══ Working data
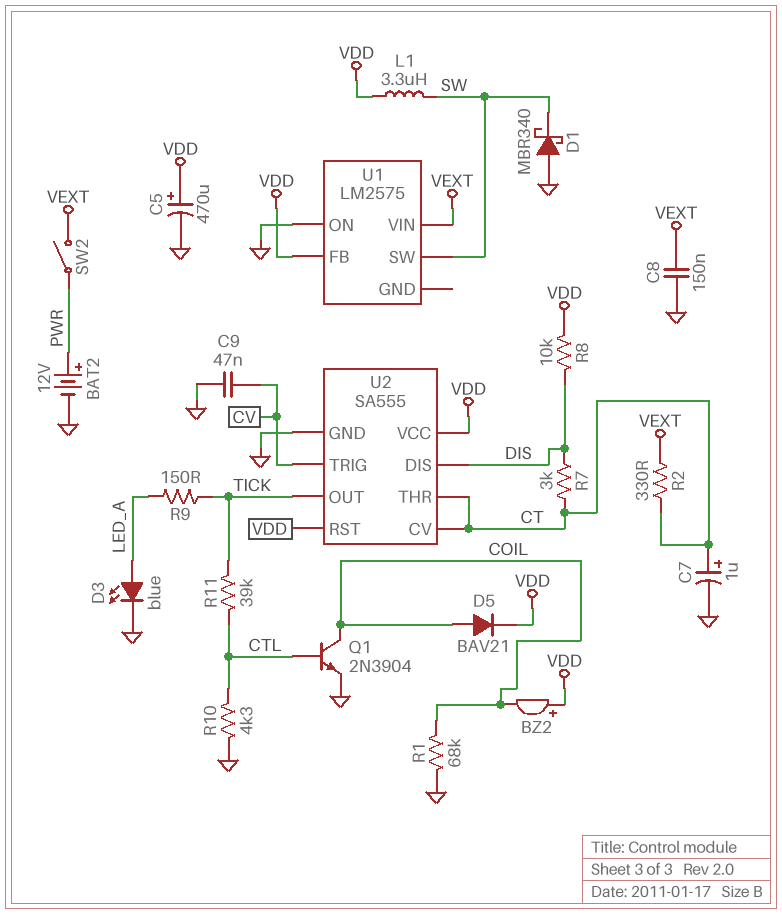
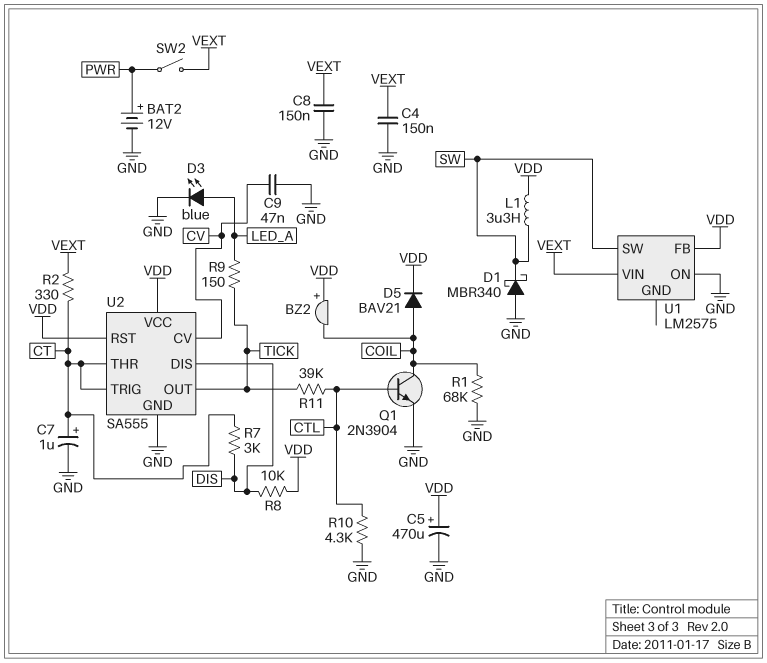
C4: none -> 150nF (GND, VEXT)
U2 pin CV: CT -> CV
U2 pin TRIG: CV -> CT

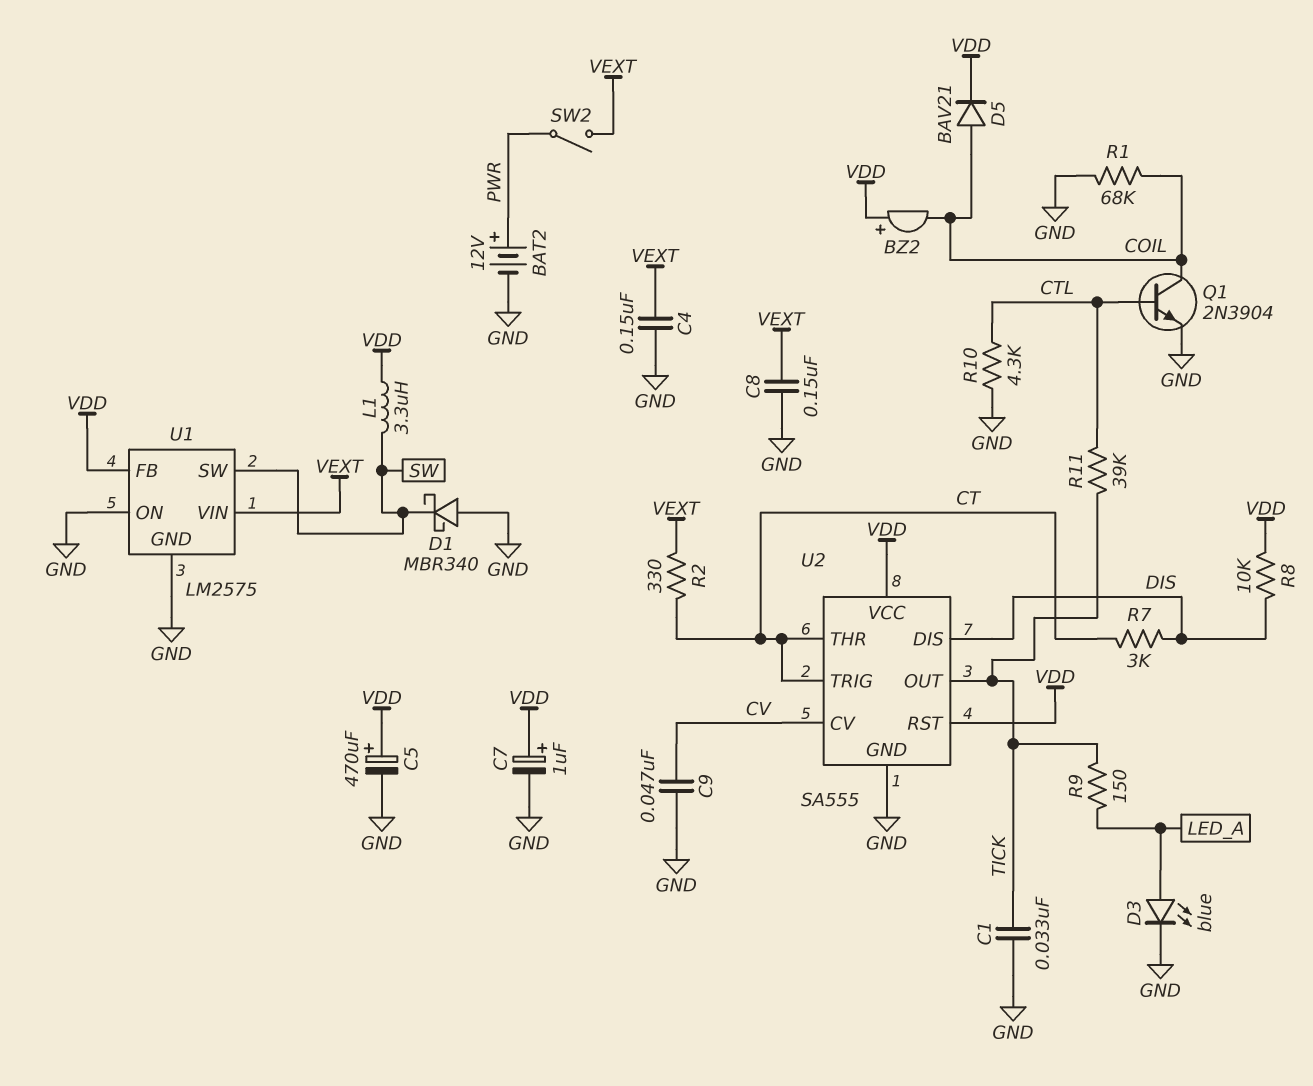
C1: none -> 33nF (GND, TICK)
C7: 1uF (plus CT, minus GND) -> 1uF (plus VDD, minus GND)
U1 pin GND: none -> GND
════
What you will do.
The answer is the run of lines from the one with "U2 pin TRIG: CV -> CT" through the final line of the data, copied exactly, and nothing else; no pictures.

Exercise response.
U2 pin TRIG: CV -> CT

C1: none -> 33nF (GND, TICK)
C7: 1uF (plus CT, minus GND) -> 1uF (plus VDD, minus GND)
U1 pin GND: none -> GND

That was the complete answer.